• _SUPPLIED RECORDS_:
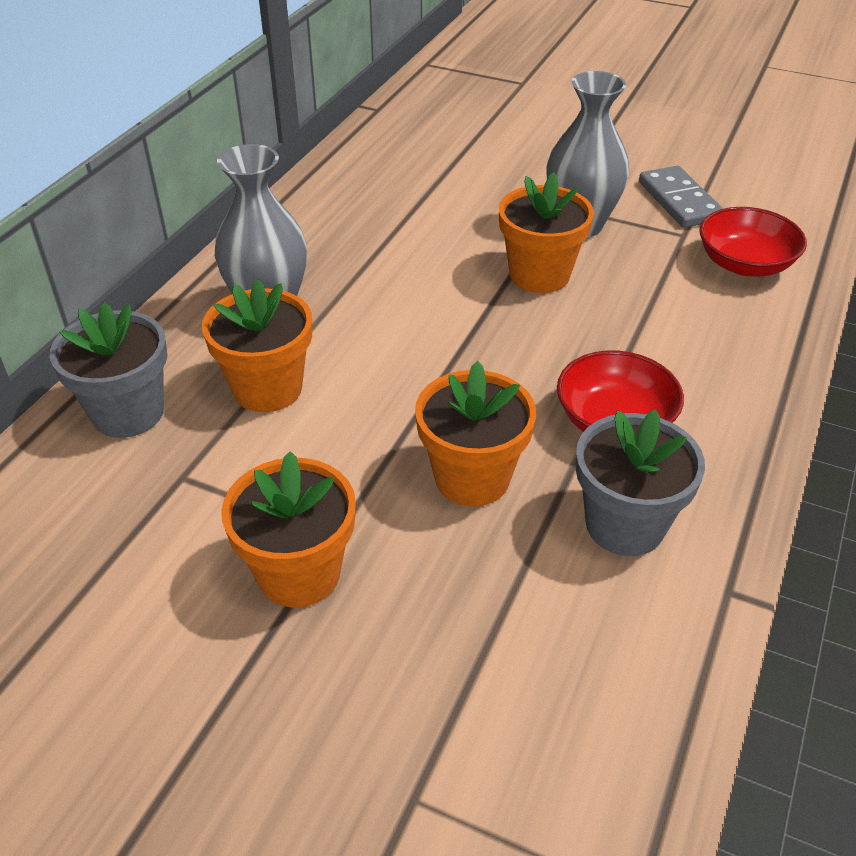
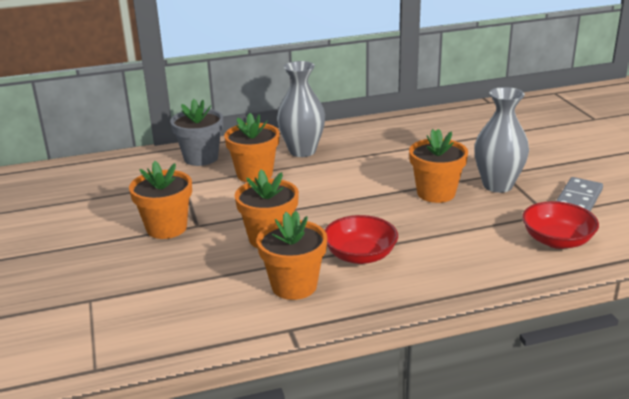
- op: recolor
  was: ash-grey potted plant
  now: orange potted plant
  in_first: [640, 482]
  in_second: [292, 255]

==

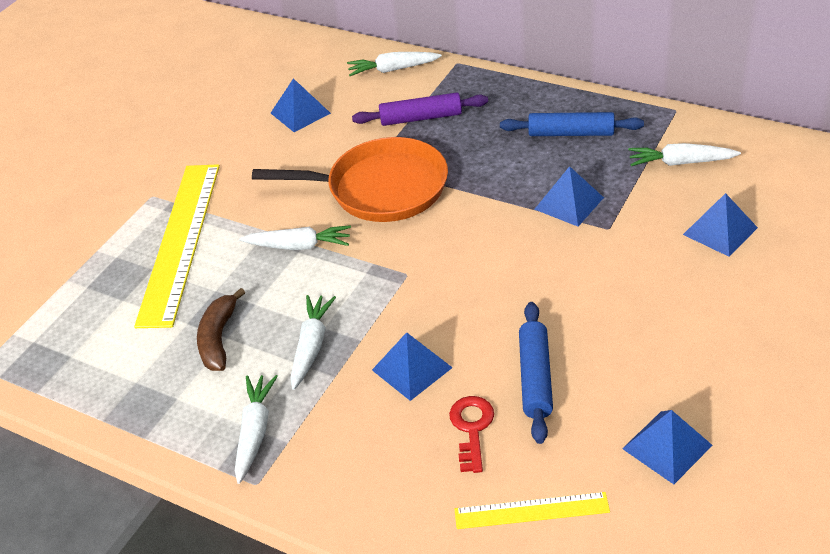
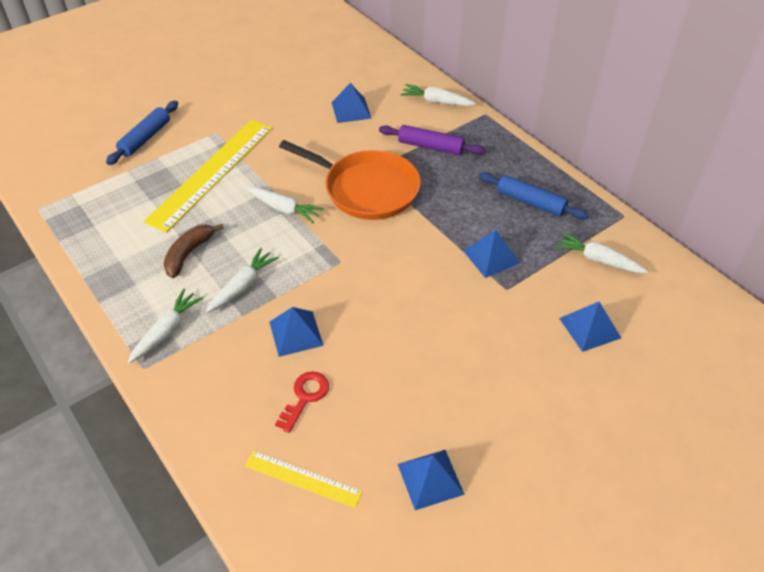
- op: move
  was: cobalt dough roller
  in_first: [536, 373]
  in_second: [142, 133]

• _YOUR TASK_:
Look back at the data above. Transcribe exactly the lines starting at the line that contains "was: cobalt dough roller" and ending at the line that contains "in_second: [142, 133]".

• _TASK RESPONSE_:
  was: cobalt dough roller
  in_first: [536, 373]
  in_second: [142, 133]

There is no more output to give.